▶ **WORK ITEM**:
Print the whole listing again, exactly as it stands.

-----

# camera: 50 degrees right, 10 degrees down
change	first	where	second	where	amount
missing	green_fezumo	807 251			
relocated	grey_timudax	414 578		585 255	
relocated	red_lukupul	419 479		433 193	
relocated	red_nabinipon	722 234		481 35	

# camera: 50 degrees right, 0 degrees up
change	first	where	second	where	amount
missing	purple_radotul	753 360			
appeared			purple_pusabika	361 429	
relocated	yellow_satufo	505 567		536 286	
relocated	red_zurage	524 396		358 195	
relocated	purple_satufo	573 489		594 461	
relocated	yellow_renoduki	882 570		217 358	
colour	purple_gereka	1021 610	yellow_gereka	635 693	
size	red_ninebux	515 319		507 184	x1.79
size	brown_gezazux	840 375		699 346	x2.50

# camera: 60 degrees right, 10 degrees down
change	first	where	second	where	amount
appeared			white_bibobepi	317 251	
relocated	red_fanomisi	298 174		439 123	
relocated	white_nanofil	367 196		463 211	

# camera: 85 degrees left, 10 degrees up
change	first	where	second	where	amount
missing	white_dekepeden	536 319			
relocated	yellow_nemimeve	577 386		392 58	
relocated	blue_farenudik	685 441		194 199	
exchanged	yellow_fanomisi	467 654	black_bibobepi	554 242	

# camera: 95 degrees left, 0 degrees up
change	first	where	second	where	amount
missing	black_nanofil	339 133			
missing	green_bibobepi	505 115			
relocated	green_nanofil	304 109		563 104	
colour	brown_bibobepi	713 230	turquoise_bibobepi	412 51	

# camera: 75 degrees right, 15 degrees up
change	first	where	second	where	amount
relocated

-----

▶ **SOLUTION TO THE EXERCISE**:
# camera: 50 degrees right, 10 degrees down
change	first	where	second	where	amount
missing	green_fezumo	807 251			
relocated	grey_timudax	414 578		585 255	
relocated	red_lukupul	419 479		433 193	
relocated	red_nabinipon	722 234		481 35	

# camera: 50 degrees right, 0 degrees up
change	first	where	second	where	amount
missing	purple_radotul	753 360			
appeared			purple_pusabika	361 429	
relocated	yellow_satufo	505 567		536 286	
relocated	red_zurage	524 396		358 195	
relocated	purple_satufo	573 489		594 461	
relocated	yellow_renoduki	882 570		217 358	
colour	purple_gereka	1021 610	yellow_gereka	635 693	
size	red_ninebux	515 319		507 184	x1.79
size	brown_gezazux	840 375		699 346	x2.50

# camera: 60 degrees right, 10 degrees down
change	first	where	second	where	amount
appeared			white_bibobepi	317 251	
relocated	red_fanomisi	298 174		439 123	
relocated	white_nanofil	367 196		463 211	

# camera: 85 degrees left, 10 degrees up
change	first	where	second	where	amount
missing	white_dekepeden	536 319			
relocated	yellow_nemimeve	577 386		392 58	
relocated	blue_farenudik	685 441		194 199	
exchanged	yellow_fanomisi	467 654	black_bibobepi	554 242	

# camera: 95 degrees left, 0 degrees up
change	first	where	second	where	amount
missing	black_nanofil	339 133			
missing	green_bibobepi	505 115			
relocated	green_nanofil	304 109		563 104	
colour	brown_bibobepi	713 230	turquoise_bibobepi	412 51	

# camera: 75 degrees right, 15 degrees up
change	first	where	second	where	amount
relocated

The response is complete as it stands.